*** Opening Source records ***
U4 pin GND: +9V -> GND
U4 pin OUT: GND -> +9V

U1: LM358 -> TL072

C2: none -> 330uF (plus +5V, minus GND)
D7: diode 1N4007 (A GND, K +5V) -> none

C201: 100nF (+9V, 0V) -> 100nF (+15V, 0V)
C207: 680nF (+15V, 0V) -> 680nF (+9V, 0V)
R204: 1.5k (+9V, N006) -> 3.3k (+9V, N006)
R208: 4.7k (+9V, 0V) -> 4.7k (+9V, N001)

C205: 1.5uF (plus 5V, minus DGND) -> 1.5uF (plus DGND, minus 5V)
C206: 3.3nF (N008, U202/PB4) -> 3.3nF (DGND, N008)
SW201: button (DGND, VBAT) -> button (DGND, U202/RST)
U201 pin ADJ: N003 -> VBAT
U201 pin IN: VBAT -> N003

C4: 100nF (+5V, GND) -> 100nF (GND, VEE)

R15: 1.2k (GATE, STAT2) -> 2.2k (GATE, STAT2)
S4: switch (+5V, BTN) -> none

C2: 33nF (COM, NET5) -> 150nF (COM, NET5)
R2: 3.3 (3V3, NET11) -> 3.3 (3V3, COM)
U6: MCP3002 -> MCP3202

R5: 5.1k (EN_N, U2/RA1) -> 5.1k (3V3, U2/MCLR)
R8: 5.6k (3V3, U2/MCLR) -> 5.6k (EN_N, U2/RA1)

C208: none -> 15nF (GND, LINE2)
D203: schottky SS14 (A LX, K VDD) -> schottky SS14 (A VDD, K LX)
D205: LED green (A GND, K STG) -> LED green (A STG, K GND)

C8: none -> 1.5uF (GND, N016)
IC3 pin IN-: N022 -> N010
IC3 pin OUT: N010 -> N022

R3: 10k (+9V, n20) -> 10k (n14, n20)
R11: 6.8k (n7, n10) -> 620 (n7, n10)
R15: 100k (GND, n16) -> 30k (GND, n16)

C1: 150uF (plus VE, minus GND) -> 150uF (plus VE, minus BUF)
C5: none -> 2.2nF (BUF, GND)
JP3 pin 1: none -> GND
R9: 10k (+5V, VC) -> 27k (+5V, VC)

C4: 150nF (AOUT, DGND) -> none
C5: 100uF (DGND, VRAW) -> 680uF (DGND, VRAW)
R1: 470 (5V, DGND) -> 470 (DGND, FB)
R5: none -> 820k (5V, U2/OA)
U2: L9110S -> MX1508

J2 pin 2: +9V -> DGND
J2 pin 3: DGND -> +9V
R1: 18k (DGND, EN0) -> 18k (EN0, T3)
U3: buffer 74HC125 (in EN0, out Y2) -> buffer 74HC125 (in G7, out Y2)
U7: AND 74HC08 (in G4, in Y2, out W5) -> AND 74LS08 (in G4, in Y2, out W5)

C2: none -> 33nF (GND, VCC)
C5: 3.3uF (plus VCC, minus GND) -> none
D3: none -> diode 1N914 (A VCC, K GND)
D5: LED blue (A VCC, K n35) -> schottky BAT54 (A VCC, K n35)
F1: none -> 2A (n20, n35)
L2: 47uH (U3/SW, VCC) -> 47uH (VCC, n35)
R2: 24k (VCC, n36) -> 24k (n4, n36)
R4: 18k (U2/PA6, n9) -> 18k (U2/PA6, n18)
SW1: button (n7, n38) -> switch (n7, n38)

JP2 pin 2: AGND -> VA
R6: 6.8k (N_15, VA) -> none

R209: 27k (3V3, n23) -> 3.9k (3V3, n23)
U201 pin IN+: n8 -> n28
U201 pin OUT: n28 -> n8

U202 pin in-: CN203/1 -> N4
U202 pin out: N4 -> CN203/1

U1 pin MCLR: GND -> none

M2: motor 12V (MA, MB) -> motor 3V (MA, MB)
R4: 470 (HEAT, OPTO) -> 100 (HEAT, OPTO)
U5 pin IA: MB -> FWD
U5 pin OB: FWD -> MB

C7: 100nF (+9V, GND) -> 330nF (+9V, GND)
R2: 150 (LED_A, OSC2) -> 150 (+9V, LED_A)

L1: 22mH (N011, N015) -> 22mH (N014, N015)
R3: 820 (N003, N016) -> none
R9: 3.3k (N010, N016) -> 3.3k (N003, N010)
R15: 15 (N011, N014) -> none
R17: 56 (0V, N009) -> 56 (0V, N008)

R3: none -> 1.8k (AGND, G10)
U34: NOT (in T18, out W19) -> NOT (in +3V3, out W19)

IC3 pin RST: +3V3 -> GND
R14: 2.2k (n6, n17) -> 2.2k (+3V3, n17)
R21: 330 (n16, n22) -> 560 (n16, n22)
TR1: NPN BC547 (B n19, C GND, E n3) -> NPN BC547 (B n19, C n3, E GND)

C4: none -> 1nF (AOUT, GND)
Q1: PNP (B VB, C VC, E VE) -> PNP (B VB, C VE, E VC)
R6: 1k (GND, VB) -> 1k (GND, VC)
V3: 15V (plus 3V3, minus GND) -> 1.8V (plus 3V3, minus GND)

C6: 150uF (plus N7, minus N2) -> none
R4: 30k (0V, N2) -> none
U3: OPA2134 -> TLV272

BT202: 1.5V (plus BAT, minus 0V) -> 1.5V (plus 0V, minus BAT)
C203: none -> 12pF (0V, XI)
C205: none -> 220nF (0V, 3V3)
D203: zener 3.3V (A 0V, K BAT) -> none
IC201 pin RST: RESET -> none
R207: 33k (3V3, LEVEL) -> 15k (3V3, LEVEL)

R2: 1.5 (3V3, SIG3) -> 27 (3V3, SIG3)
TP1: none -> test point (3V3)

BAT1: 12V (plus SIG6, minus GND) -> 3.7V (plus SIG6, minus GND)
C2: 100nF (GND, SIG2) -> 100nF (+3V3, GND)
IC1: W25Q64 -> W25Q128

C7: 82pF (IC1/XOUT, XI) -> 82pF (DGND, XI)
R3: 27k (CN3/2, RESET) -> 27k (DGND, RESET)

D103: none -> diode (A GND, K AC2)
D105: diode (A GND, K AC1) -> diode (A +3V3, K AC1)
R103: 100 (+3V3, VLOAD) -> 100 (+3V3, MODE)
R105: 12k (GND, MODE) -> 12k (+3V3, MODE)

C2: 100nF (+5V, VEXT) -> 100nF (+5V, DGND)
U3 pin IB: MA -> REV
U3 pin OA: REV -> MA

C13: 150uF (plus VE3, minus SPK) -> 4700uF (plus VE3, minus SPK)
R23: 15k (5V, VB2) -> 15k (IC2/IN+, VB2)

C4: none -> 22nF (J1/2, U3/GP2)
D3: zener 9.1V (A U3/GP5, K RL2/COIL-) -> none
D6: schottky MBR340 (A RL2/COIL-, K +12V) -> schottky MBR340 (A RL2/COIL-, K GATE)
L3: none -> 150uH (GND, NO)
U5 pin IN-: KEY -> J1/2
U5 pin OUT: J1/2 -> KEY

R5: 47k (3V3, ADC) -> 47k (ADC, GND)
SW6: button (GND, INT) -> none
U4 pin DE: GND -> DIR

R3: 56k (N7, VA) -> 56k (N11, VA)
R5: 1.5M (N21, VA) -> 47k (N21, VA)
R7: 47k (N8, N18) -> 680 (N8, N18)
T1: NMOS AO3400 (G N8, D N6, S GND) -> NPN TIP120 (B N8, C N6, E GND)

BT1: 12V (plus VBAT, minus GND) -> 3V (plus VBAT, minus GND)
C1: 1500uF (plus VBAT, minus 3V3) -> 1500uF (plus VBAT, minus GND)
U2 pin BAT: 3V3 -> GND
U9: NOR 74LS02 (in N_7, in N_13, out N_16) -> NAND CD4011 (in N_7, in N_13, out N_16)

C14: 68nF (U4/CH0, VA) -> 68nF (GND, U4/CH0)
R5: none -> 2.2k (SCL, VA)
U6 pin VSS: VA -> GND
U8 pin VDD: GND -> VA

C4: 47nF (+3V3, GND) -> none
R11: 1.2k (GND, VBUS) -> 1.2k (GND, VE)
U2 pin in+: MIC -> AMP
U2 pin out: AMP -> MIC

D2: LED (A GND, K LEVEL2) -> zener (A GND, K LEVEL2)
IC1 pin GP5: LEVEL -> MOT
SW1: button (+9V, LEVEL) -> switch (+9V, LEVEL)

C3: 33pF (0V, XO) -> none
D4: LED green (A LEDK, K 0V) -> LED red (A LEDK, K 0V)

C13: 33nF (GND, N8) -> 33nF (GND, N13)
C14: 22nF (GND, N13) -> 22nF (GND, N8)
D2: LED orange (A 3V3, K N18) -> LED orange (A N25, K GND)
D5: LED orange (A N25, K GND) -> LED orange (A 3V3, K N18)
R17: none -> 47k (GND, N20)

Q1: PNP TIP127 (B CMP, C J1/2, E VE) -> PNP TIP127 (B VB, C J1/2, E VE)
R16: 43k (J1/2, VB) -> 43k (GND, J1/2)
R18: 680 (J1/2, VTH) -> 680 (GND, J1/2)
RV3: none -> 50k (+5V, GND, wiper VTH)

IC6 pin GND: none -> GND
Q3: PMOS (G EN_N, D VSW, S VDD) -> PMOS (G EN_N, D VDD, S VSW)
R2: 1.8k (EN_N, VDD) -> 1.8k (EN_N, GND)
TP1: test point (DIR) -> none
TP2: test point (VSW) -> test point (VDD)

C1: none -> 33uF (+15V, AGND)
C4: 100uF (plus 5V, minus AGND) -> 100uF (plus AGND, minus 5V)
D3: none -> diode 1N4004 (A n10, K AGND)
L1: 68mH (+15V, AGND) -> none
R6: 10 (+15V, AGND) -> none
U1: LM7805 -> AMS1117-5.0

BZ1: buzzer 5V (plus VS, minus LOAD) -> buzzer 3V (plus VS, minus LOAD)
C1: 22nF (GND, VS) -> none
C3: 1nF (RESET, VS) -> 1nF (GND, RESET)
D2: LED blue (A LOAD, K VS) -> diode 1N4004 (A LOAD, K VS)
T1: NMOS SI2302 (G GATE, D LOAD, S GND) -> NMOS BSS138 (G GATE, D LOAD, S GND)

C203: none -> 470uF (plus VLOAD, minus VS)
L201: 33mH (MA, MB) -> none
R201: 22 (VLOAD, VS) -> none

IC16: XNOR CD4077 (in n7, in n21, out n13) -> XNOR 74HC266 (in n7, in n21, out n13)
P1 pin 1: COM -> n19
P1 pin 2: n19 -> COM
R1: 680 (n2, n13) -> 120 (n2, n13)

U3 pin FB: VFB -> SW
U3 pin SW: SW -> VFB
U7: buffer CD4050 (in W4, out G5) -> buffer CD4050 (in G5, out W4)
*** Closing Source records ***
*What you should do:* With the first line being the one containing "U2: L9110S -> MX1508" and the last line the one containing "U7: AND 74HC08", transcribe exactly the lines above that fall in that range.

*The completed task:*
U2: L9110S -> MX1508

J2 pin 2: +9V -> DGND
J2 pin 3: DGND -> +9V
R1: 18k (DGND, EN0) -> 18k (EN0, T3)
U3: buffer 74HC125 (in EN0, out Y2) -> buffer 74HC125 (in G7, out Y2)
U7: AND 74HC08 (in G4, in Y2, out W5) -> AND 74LS08 (in G4, in Y2, out W5)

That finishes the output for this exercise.